• _Work instructions_: From the first line to the last, restate every record word for word, leaving out the pictures.

• _Data extracts_:
*-*-*

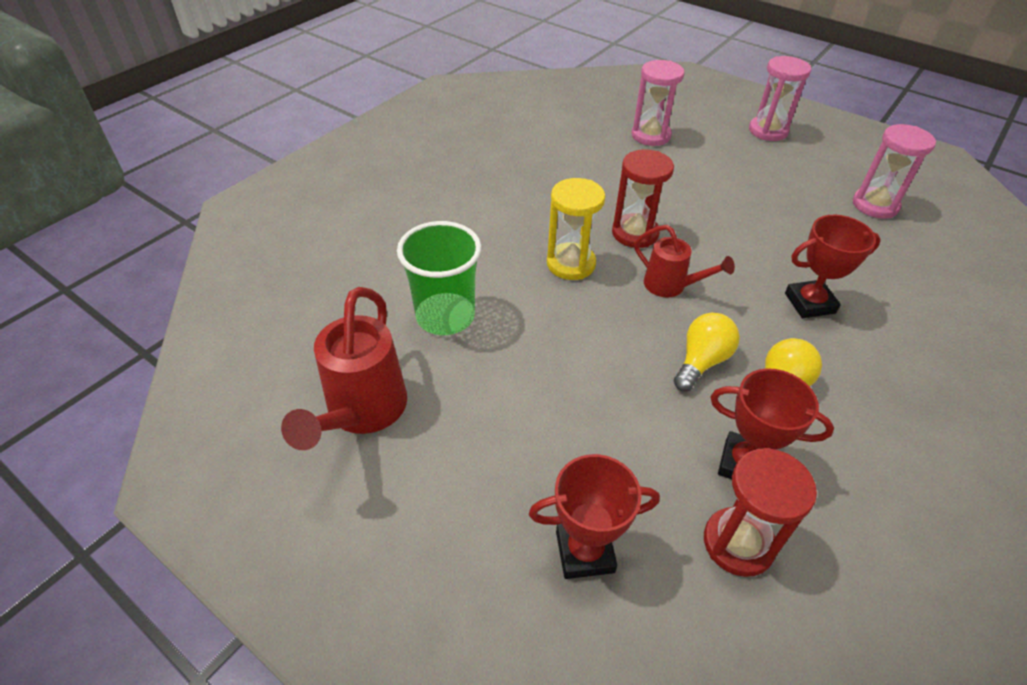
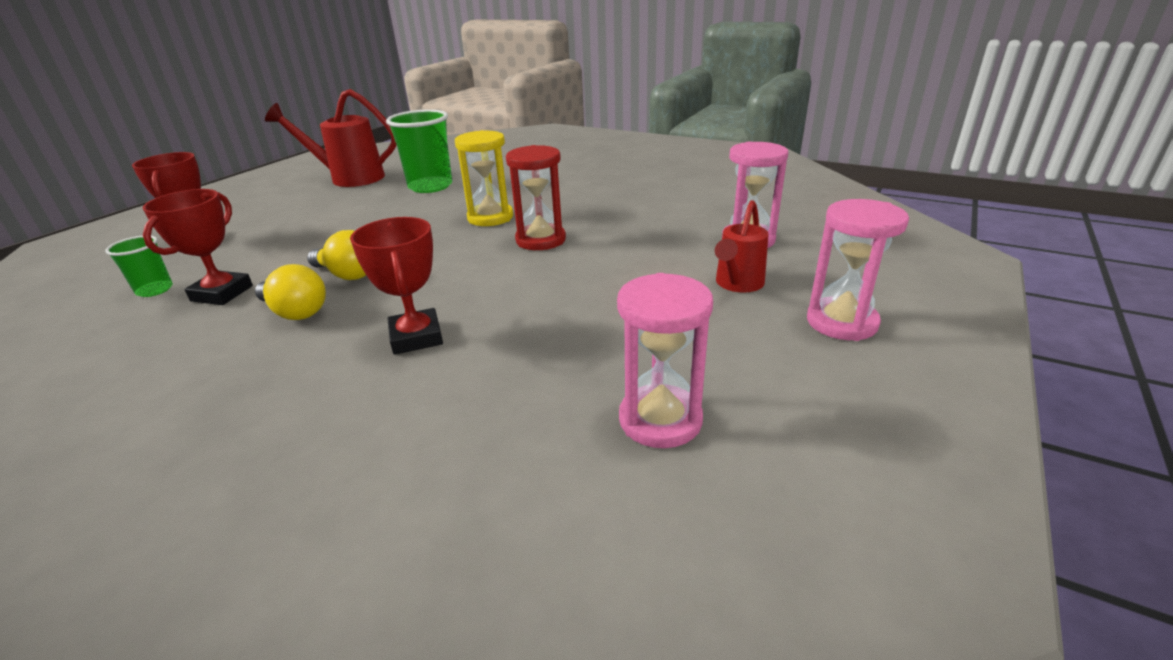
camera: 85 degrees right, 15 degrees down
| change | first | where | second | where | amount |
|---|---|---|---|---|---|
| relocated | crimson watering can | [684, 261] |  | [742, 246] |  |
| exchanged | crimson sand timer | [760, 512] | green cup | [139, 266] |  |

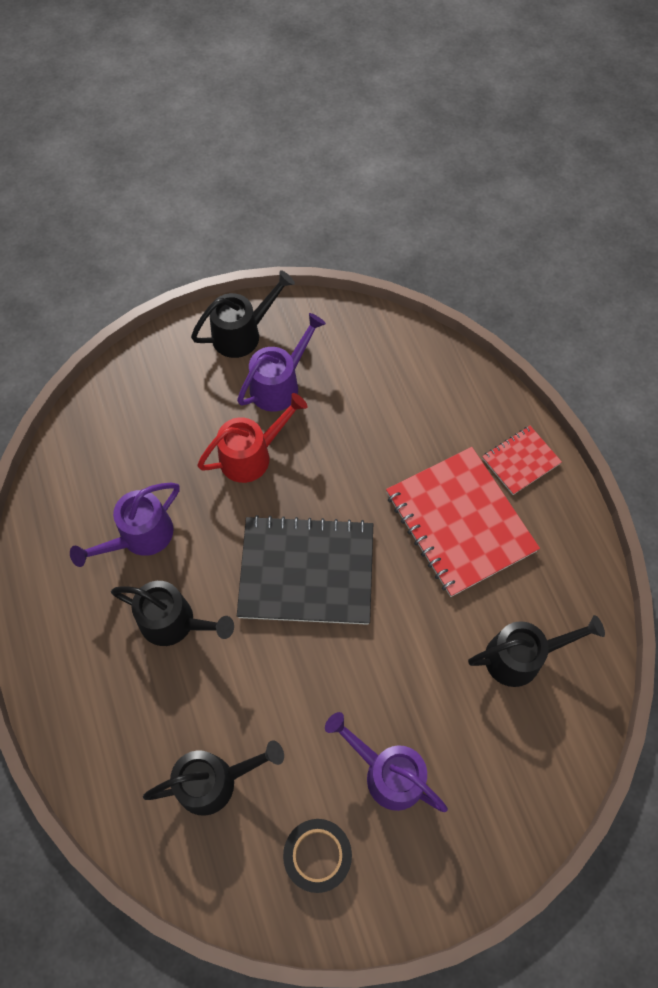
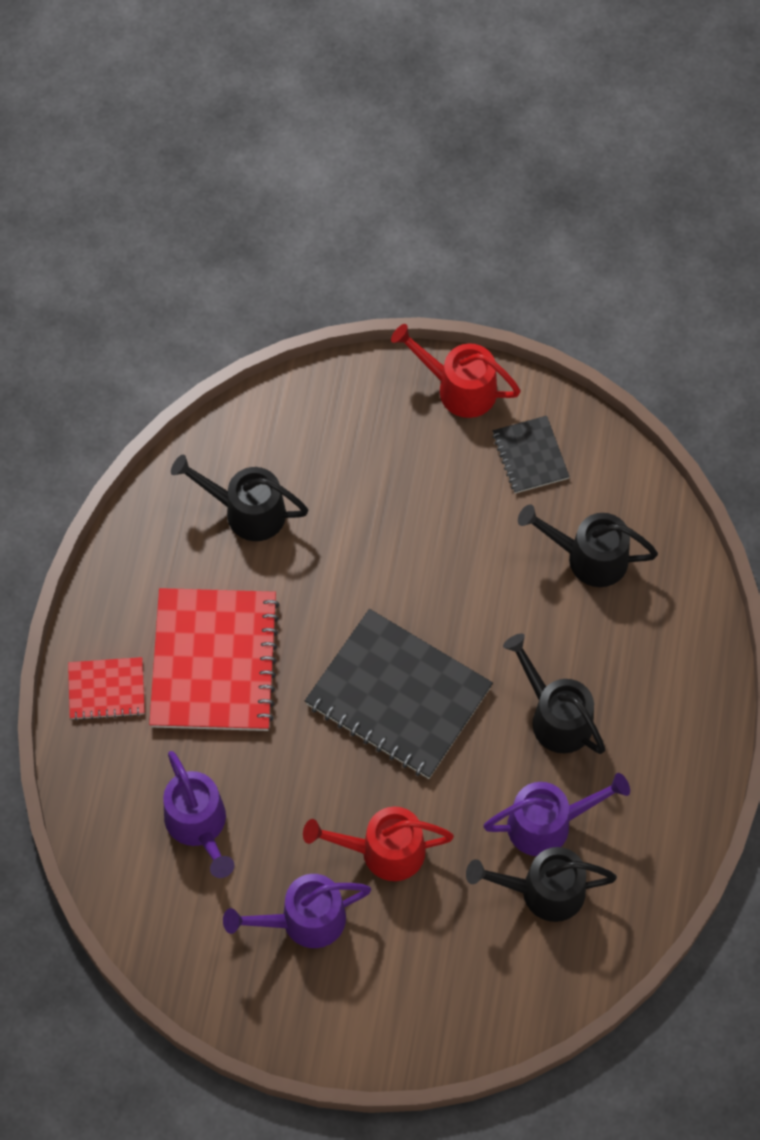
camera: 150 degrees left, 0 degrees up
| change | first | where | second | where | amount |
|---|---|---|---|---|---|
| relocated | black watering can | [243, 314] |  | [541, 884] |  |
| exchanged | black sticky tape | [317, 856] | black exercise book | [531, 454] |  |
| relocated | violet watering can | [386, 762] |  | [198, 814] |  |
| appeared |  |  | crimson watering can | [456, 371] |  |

*-*-*

• _Solution below_:
camera: 85 degrees right, 15 degrees down
| change | first | where | second | where | amount |
|---|---|---|---|---|---|
| relocated | crimson watering can | [684, 261] |  | [742, 246] |  |
| exchanged | crimson sand timer | [760, 512] | green cup | [139, 266] |  |

camera: 150 degrees left, 0 degrees up
| change | first | where | second | where | amount |
|---|---|---|---|---|---|
| relocated | black watering can | [243, 314] |  | [541, 884] |  |
| exchanged | black sticky tape | [317, 856] | black exercise book | [531, 454] |  |
| relocated | violet watering can | [386, 762] |  | [198, 814] |  |
| appeared |  |  | crimson watering can | [456, 371] |  |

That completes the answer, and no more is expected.